DATA EXTRACTS>
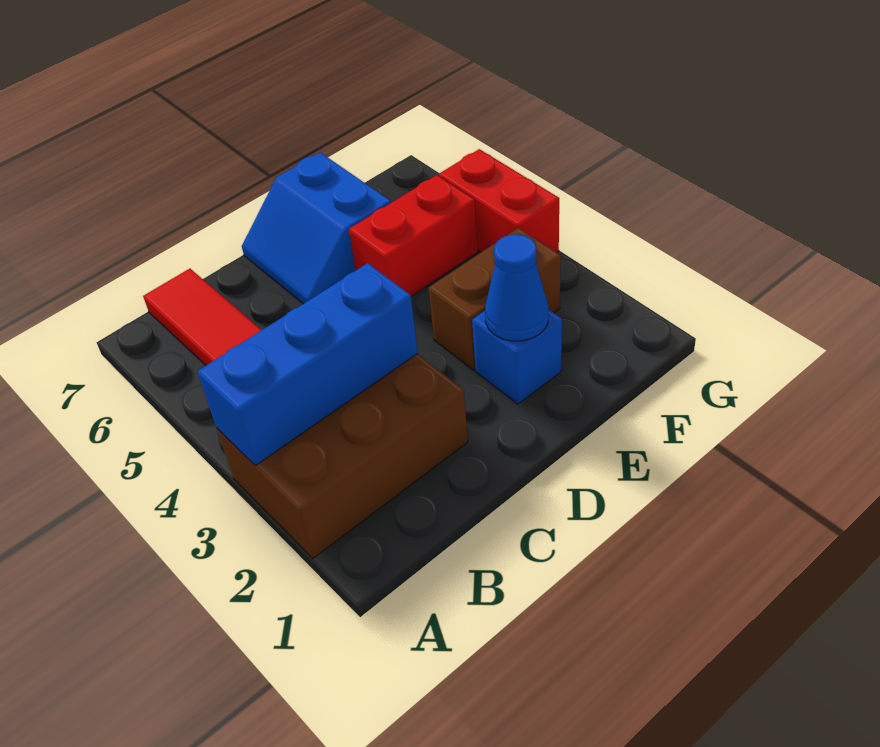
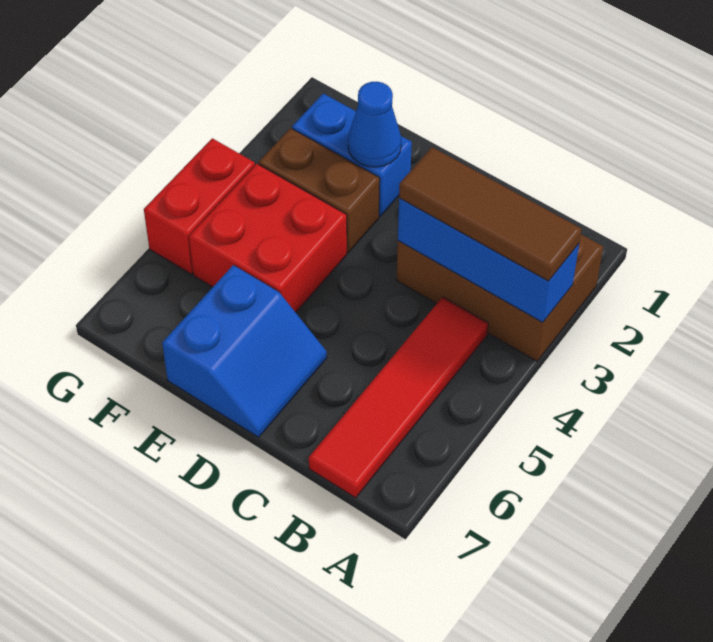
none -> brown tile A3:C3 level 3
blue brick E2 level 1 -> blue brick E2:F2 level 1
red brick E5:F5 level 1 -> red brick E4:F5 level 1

--

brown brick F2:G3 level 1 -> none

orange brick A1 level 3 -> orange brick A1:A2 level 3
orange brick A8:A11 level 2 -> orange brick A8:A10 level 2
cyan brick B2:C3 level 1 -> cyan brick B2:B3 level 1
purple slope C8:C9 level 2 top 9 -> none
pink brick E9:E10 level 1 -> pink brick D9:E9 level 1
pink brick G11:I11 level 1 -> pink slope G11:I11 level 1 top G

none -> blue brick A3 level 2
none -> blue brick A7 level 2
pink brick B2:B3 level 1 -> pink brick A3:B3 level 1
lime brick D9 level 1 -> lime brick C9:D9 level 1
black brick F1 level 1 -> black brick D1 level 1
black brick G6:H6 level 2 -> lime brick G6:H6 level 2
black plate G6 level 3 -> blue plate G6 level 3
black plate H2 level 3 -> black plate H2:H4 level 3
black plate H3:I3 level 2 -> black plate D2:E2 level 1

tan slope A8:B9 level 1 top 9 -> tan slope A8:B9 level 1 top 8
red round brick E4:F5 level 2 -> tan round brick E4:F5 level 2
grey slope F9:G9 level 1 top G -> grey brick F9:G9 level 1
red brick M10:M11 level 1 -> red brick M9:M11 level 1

TASK REQUIREMENTS> Please make an exact copy of the lines above from the line with "none -> brown tile A3:C3 level 3" through the line with "red brick E5:F5", both ends included.

ANSWER SECTION>
none -> brown tile A3:C3 level 3
blue brick E2 level 1 -> blue brick E2:F2 level 1
red brick E5:F5 level 1 -> red brick E4:F5 level 1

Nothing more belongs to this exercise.